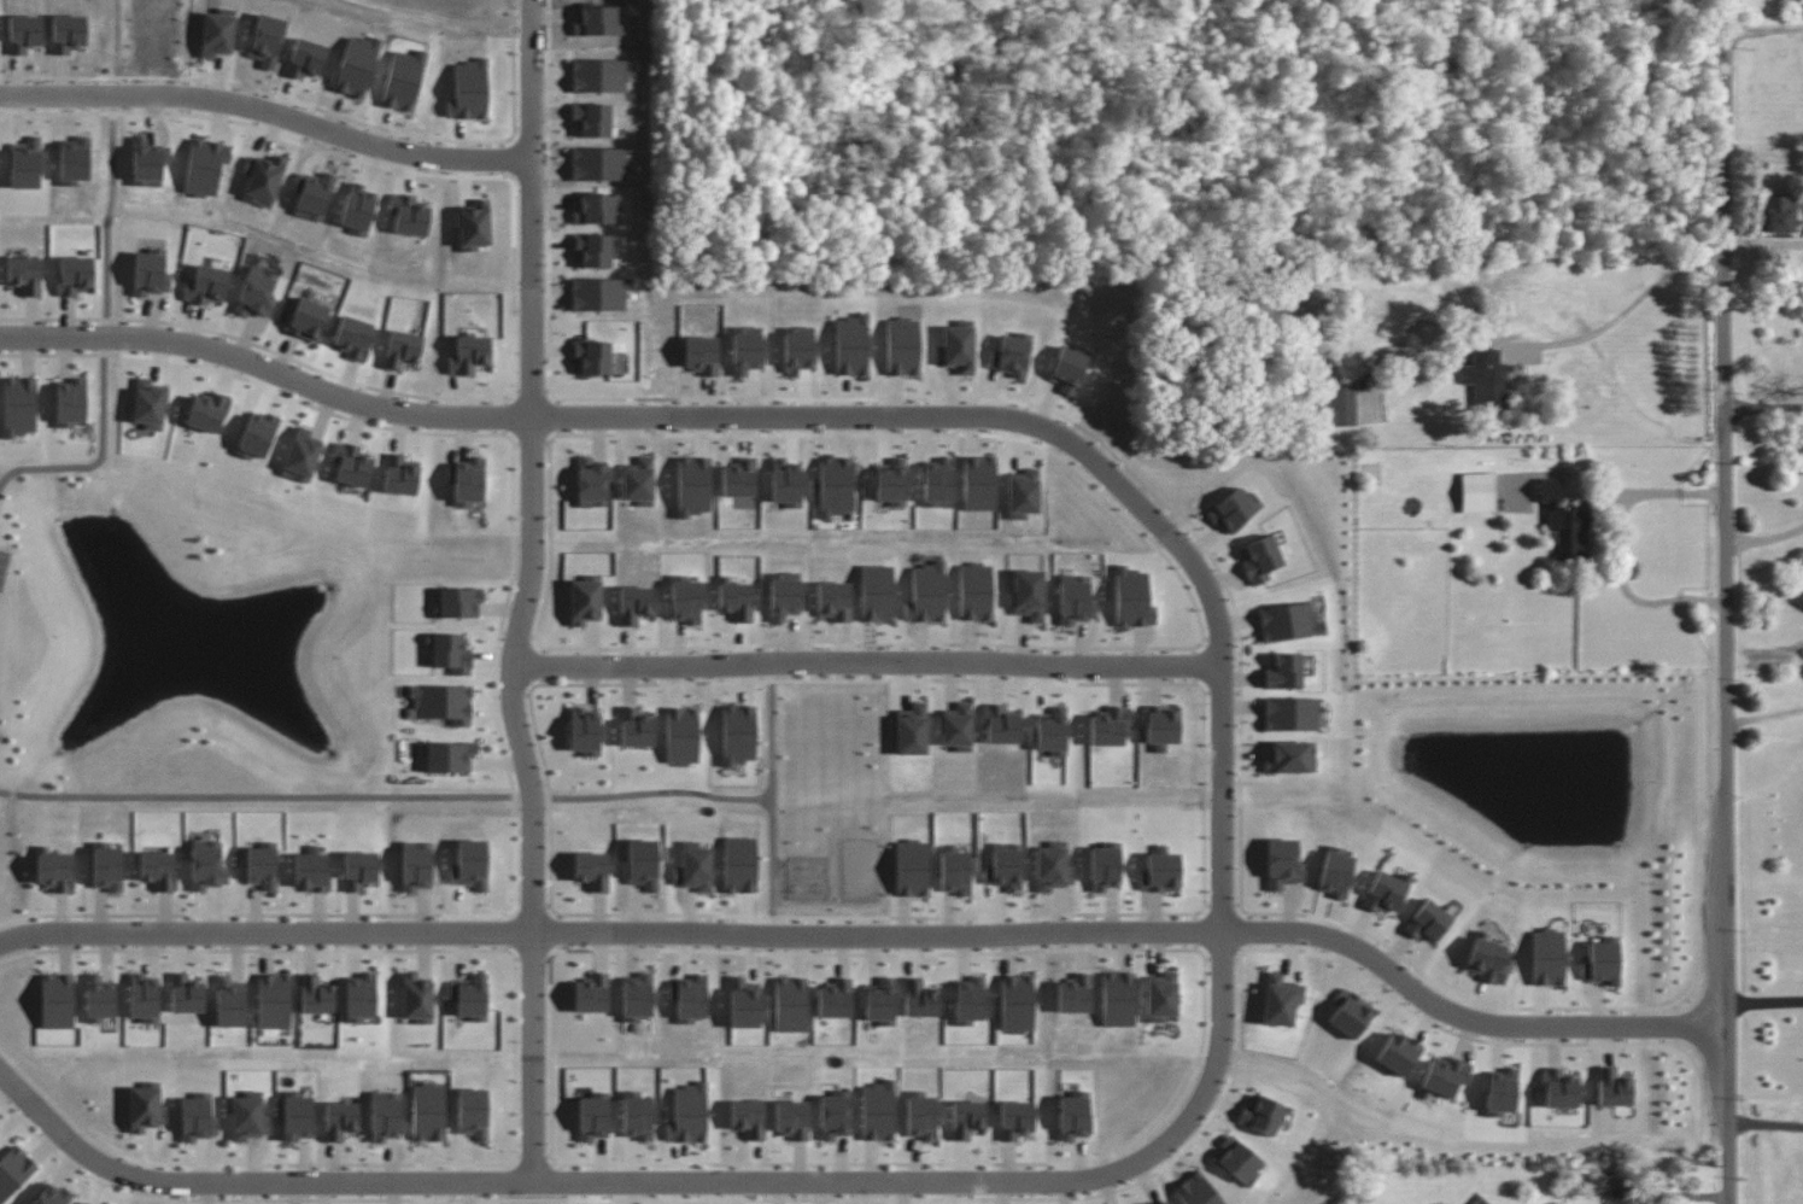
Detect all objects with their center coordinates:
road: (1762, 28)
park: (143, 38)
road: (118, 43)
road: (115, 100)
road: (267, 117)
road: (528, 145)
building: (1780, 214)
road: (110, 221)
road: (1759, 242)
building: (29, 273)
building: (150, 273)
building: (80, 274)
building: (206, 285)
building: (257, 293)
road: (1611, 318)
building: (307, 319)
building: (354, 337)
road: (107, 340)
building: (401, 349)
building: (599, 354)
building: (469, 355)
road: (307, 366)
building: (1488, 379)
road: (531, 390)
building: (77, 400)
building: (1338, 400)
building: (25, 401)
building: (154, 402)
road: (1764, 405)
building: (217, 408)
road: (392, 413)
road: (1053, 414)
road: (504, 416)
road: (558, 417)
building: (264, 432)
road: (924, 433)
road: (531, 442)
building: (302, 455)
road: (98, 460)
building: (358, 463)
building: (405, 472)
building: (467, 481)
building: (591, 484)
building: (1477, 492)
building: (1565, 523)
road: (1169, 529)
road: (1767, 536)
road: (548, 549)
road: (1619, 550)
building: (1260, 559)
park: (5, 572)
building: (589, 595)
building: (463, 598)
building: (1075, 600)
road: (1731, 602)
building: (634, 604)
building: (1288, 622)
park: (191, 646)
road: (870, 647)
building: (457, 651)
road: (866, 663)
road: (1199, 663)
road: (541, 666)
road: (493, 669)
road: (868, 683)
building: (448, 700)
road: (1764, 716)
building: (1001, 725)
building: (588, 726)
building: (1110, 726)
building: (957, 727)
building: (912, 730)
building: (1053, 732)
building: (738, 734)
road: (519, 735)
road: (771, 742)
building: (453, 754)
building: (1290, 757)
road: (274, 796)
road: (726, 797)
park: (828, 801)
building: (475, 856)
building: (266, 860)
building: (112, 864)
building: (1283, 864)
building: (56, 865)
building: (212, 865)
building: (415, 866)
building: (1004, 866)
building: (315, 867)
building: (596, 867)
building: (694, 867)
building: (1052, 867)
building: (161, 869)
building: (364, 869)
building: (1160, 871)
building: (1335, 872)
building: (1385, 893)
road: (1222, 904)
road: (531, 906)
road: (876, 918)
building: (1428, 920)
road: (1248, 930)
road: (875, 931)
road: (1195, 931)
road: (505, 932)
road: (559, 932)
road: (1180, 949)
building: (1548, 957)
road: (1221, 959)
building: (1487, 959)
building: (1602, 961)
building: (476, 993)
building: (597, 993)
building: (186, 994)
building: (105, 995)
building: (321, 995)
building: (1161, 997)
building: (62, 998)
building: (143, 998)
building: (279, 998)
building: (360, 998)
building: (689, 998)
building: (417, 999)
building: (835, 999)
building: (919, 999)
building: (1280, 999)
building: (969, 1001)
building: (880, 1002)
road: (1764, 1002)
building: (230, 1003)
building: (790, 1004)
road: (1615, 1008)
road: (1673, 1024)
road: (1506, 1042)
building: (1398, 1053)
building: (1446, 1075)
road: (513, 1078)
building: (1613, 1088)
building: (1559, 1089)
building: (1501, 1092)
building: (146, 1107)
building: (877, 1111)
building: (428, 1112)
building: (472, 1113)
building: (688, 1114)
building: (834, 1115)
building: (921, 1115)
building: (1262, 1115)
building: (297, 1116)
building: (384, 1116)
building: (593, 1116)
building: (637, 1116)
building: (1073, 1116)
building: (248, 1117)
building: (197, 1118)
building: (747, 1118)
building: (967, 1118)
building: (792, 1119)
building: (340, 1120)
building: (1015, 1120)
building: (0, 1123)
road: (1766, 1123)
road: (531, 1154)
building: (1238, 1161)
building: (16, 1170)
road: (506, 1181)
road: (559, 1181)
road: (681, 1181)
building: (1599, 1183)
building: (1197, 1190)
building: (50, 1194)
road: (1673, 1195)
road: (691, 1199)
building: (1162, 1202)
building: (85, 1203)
• • • • •
» Problem description:
Reproduce everything above exactly, images excluded.

» Solution to this exercise:
Detect all objects with their center coordinates:
road: (1762, 28)
park: (143, 38)
road: (118, 43)
road: (115, 100)
road: (267, 117)
road: (528, 145)
building: (1780, 214)
road: (110, 221)
road: (1759, 242)
building: (29, 273)
building: (150, 273)
building: (80, 274)
building: (206, 285)
building: (257, 293)
road: (1611, 318)
building: (307, 319)
building: (354, 337)
road: (107, 340)
building: (401, 349)
building: (599, 354)
building: (469, 355)
road: (307, 366)
building: (1488, 379)
road: (531, 390)
building: (77, 400)
building: (1338, 400)
building: (25, 401)
building: (154, 402)
road: (1764, 405)
building: (217, 408)
road: (392, 413)
road: (1053, 414)
road: (504, 416)
road: (558, 417)
building: (264, 432)
road: (924, 433)
road: (531, 442)
building: (302, 455)
road: (98, 460)
building: (358, 463)
building: (405, 472)
building: (467, 481)
building: (591, 484)
building: (1477, 492)
building: (1565, 523)
road: (1169, 529)
road: (1767, 536)
road: (548, 549)
road: (1619, 550)
building: (1260, 559)
park: (5, 572)
building: (589, 595)
building: (463, 598)
building: (1075, 600)
road: (1731, 602)
building: (634, 604)
building: (1288, 622)
park: (191, 646)
road: (870, 647)
building: (457, 651)
road: (866, 663)
road: (1199, 663)
road: (541, 666)
road: (493, 669)
road: (868, 683)
building: (448, 700)
road: (1764, 716)
building: (1001, 725)
building: (588, 726)
building: (1110, 726)
building: (957, 727)
building: (912, 730)
building: (1053, 732)
building: (738, 734)
road: (519, 735)
road: (771, 742)
building: (453, 754)
building: (1290, 757)
road: (274, 796)
road: (726, 797)
park: (828, 801)
building: (475, 856)
building: (266, 860)
building: (112, 864)
building: (1283, 864)
building: (56, 865)
building: (212, 865)
building: (415, 866)
building: (1004, 866)
building: (315, 867)
building: (596, 867)
building: (694, 867)
building: (1052, 867)
building: (161, 869)
building: (364, 869)
building: (1160, 871)
building: (1335, 872)
building: (1385, 893)
road: (1222, 904)
road: (531, 906)
road: (876, 918)
building: (1428, 920)
road: (1248, 930)
road: (875, 931)
road: (1195, 931)
road: (505, 932)
road: (559, 932)
road: (1180, 949)
building: (1548, 957)
road: (1221, 959)
building: (1487, 959)
building: (1602, 961)
building: (476, 993)
building: (597, 993)
building: (186, 994)
building: (105, 995)
building: (321, 995)
building: (1161, 997)
building: (62, 998)
building: (143, 998)
building: (279, 998)
building: (360, 998)
building: (689, 998)
building: (417, 999)
building: (835, 999)
building: (919, 999)
building: (1280, 999)
building: (969, 1001)
building: (880, 1002)
road: (1764, 1002)
building: (230, 1003)
building: (790, 1004)
road: (1615, 1008)
road: (1673, 1024)
road: (1506, 1042)
building: (1398, 1053)
building: (1446, 1075)
road: (513, 1078)
building: (1613, 1088)
building: (1559, 1089)
building: (1501, 1092)
building: (146, 1107)
building: (877, 1111)
building: (428, 1112)
building: (472, 1113)
building: (688, 1114)
building: (834, 1115)
building: (921, 1115)
building: (1262, 1115)
building: (297, 1116)
building: (384, 1116)
building: (593, 1116)
building: (637, 1116)
building: (1073, 1116)
building: (248, 1117)
building: (197, 1118)
building: (747, 1118)
building: (967, 1118)
building: (792, 1119)
building: (340, 1120)
building: (1015, 1120)
building: (0, 1123)
road: (1766, 1123)
road: (531, 1154)
building: (1238, 1161)
building: (16, 1170)
road: (506, 1181)
road: (559, 1181)
road: (681, 1181)
building: (1599, 1183)
building: (1197, 1190)
building: (50, 1194)
road: (1673, 1195)
road: (691, 1199)
building: (1162, 1202)
building: (85, 1203)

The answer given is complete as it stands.